> [PROBLEM DESCRIPTION]: Repeat all entries word for word; skip images.

> [THE RECORDS]:
______________________________

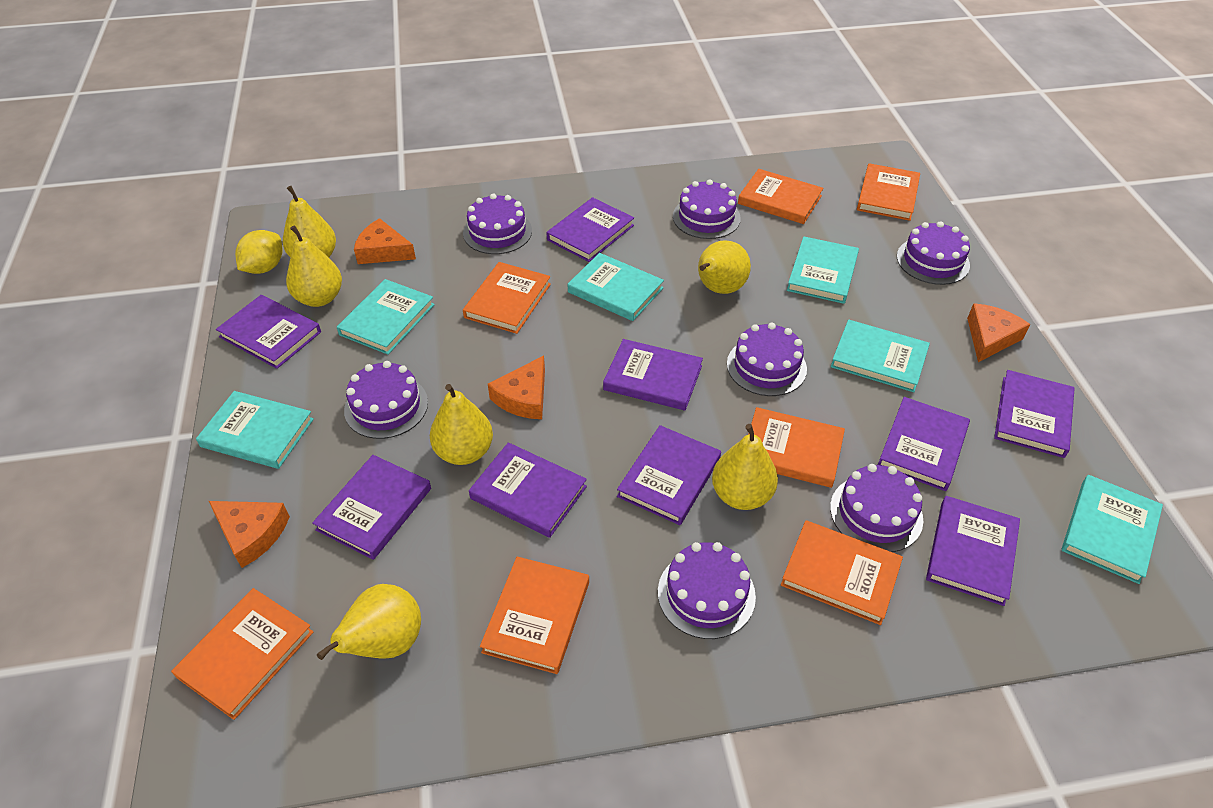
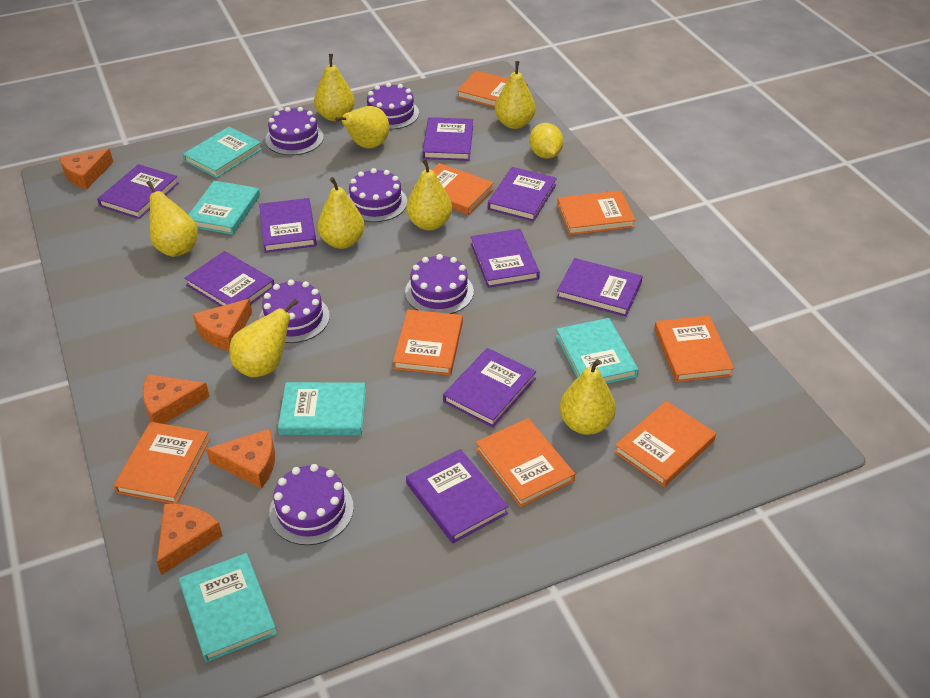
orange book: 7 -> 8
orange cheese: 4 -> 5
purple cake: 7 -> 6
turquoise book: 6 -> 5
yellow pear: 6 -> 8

______________________________

> [EXPECTED OUTPUT]:
orange book: 7 -> 8
orange cheese: 4 -> 5
purple cake: 7 -> 6
turquoise book: 6 -> 5
yellow pear: 6 -> 8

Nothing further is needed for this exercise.